» **TASK TO COMPLETE**:
Write out each entry below exactly; the images do not belong in your copy.

(Dataset excerpts)
————————

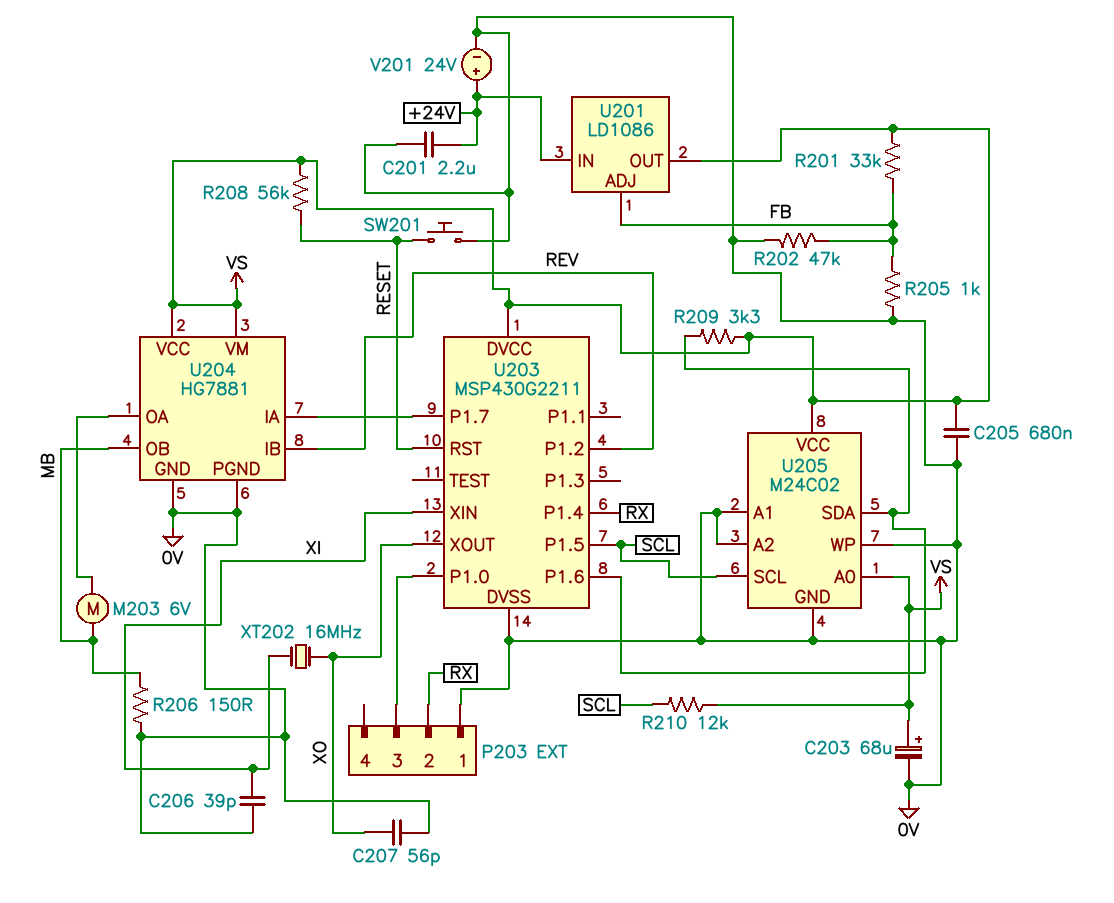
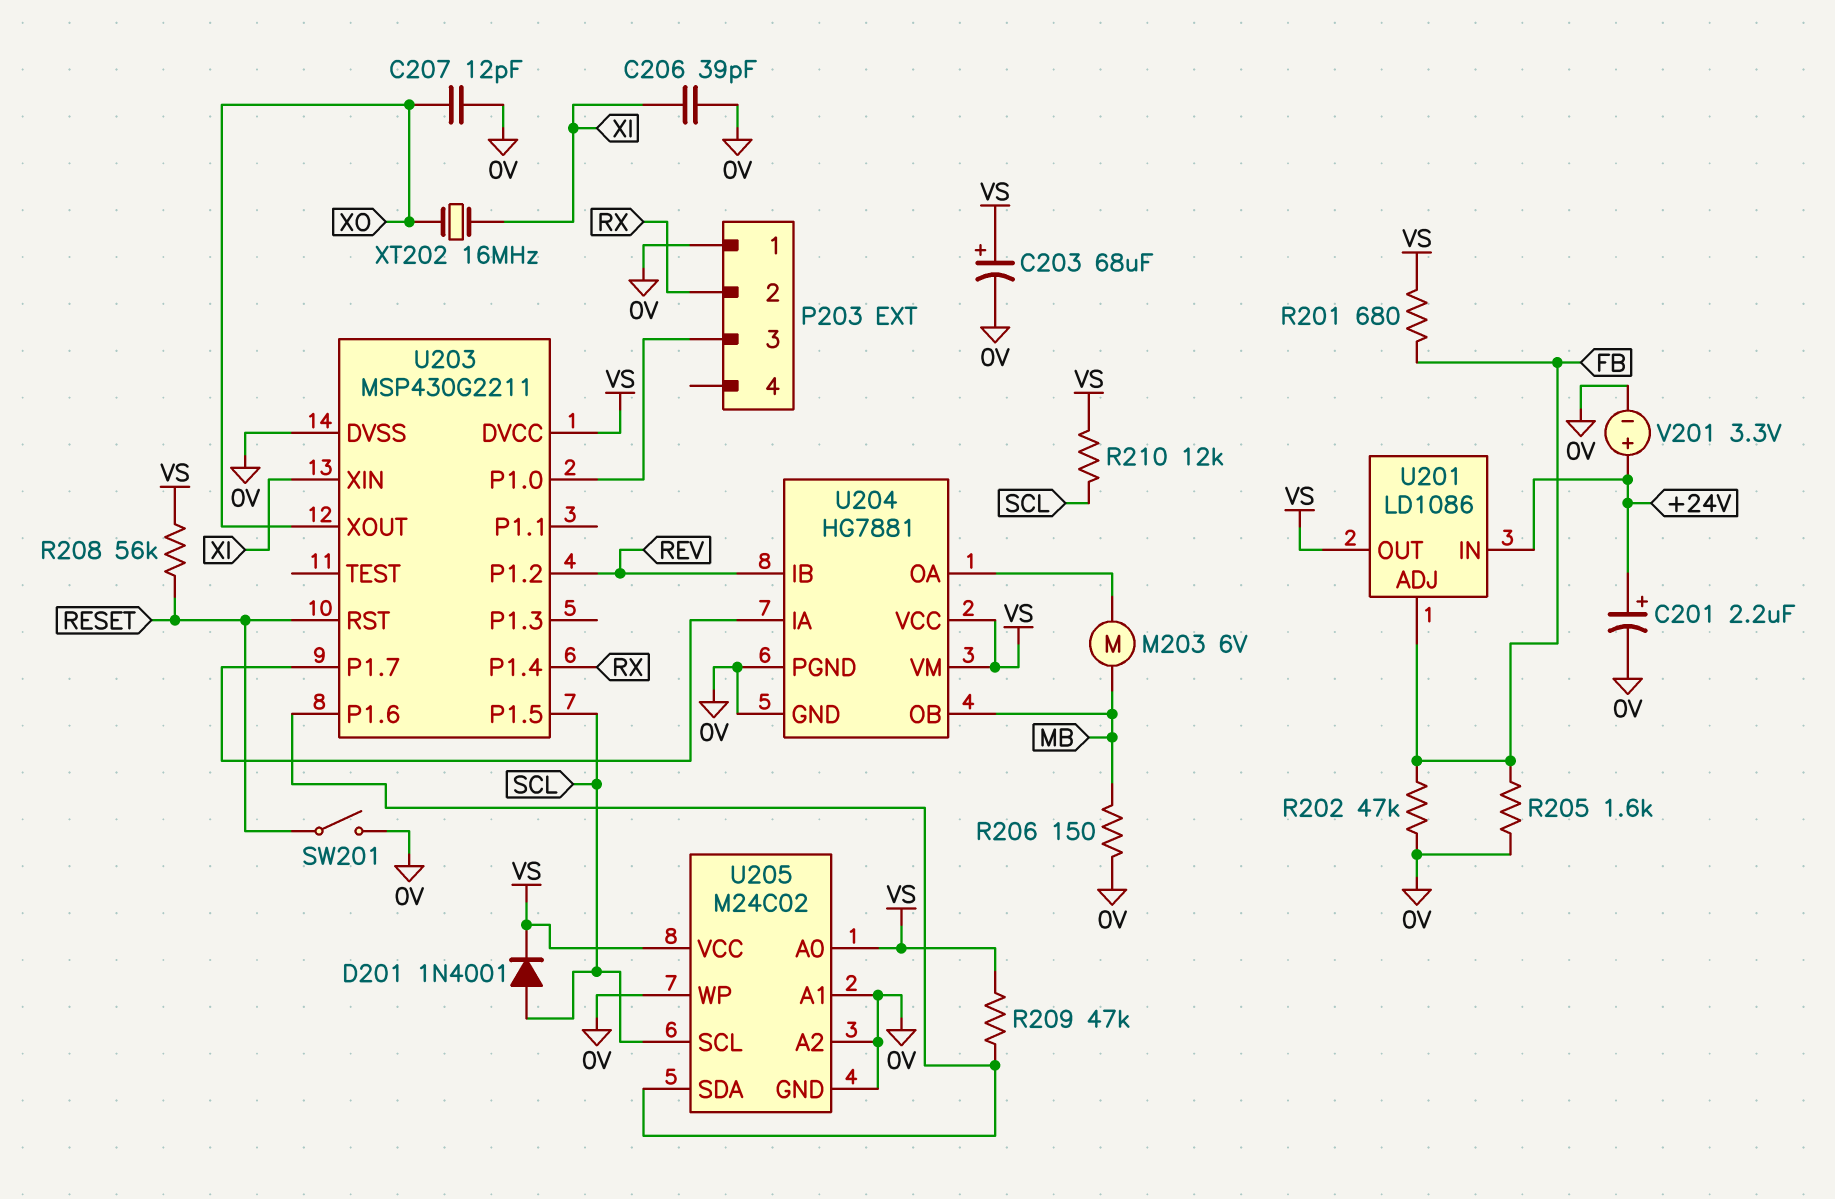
C201: 2.2uF (+24V, 0V) -> 2.2uF (plus +24V, minus 0V)
C205: 680nF (0V, VS) -> none
C207: 56pF (0V, XO) -> 12pF (0V, XO)
D201: none -> diode 1N4001 (A SCL, K VS)
R201: 33k (FB, VS) -> 680 (FB, VS)
R205: 1k (0V, FB) -> 1.6k (0V, FB)
R209: 3.3k (U203/P1.6, VS) -> 47k (U203/P1.6, VS)
SW201: button (0V, RESET) -> switch (0V, RESET)
V201: 24V (plus +24V, minus 0V) -> 3.3V (plus +24V, minus 0V)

————————

» **EXERCISE RESPONSE**:
C201: 2.2uF (+24V, 0V) -> 2.2uF (plus +24V, minus 0V)
C205: 680nF (0V, VS) -> none
C207: 56pF (0V, XO) -> 12pF (0V, XO)
D201: none -> diode 1N4001 (A SCL, K VS)
R201: 33k (FB, VS) -> 680 (FB, VS)
R205: 1k (0V, FB) -> 1.6k (0V, FB)
R209: 3.3k (U203/P1.6, VS) -> 47k (U203/P1.6, VS)
SW201: button (0V, RESET) -> switch (0V, RESET)
V201: 24V (plus +24V, minus 0V) -> 3.3V (plus +24V, minus 0V)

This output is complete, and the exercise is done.